INSTRUCTIONS TO FOLLOW: Only the lines from the first line of the records through the line containing "cyan brick A2:B2" belong in the answer. Copy them exactly.

Top of DATA FOR THIS EXERCISE

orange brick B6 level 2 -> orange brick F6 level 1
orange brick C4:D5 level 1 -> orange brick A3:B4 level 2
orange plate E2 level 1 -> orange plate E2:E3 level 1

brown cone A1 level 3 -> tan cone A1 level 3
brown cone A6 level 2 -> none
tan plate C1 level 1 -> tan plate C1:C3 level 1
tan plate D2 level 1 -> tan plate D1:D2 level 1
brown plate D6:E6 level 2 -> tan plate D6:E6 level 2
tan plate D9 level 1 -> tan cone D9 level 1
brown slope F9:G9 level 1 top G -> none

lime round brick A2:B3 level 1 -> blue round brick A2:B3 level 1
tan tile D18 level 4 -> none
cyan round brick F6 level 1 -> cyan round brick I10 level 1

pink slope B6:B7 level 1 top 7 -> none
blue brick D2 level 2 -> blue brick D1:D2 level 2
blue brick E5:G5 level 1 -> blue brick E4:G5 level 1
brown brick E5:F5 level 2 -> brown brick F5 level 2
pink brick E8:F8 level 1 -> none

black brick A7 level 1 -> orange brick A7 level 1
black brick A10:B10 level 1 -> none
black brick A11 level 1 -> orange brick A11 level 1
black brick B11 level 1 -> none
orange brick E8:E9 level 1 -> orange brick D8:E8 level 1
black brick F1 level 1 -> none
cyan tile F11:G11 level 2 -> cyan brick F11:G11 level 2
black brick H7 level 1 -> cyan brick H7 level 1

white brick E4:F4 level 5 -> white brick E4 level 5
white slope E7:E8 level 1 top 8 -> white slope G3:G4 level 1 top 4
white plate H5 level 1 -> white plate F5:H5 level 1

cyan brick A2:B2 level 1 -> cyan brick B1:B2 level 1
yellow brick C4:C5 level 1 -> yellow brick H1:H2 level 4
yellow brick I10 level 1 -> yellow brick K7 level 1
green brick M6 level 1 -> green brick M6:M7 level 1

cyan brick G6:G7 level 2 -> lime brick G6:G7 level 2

Bottom of DATA FOR THIS EXERCISE

SOLUTION FOR THIS TASK:
orange brick B6 level 2 -> orange brick F6 level 1
orange brick C4:D5 level 1 -> orange brick A3:B4 level 2
orange plate E2 level 1 -> orange plate E2:E3 level 1

brown cone A1 level 3 -> tan cone A1 level 3
brown cone A6 level 2 -> none
tan plate C1 level 1 -> tan plate C1:C3 level 1
tan plate D2 level 1 -> tan plate D1:D2 level 1
brown plate D6:E6 level 2 -> tan plate D6:E6 level 2
tan plate D9 level 1 -> tan cone D9 level 1
brown slope F9:G9 level 1 top G -> none

lime round brick A2:B3 level 1 -> blue round brick A2:B3 level 1
tan tile D18 level 4 -> none
cyan round brick F6 level 1 -> cyan round brick I10 level 1

pink slope B6:B7 level 1 top 7 -> none
blue brick D2 level 2 -> blue brick D1:D2 level 2
blue brick E5:G5 level 1 -> blue brick E4:G5 level 1
brown brick E5:F5 level 2 -> brown brick F5 level 2
pink brick E8:F8 level 1 -> none

black brick A7 level 1 -> orange brick A7 level 1
black brick A10:B10 level 1 -> none
black brick A11 level 1 -> orange brick A11 level 1
black brick B11 level 1 -> none
orange brick E8:E9 level 1 -> orange brick D8:E8 level 1
black brick F1 level 1 -> none
cyan tile F11:G11 level 2 -> cyan brick F11:G11 level 2
black brick H7 level 1 -> cyan brick H7 level 1

white brick E4:F4 level 5 -> white brick E4 level 5
white slope E7:E8 level 1 top 8 -> white slope G3:G4 level 1 top 4
white plate H5 level 1 -> white plate F5:H5 level 1

cyan brick A2:B2 level 1 -> cyan brick B1:B2 level 1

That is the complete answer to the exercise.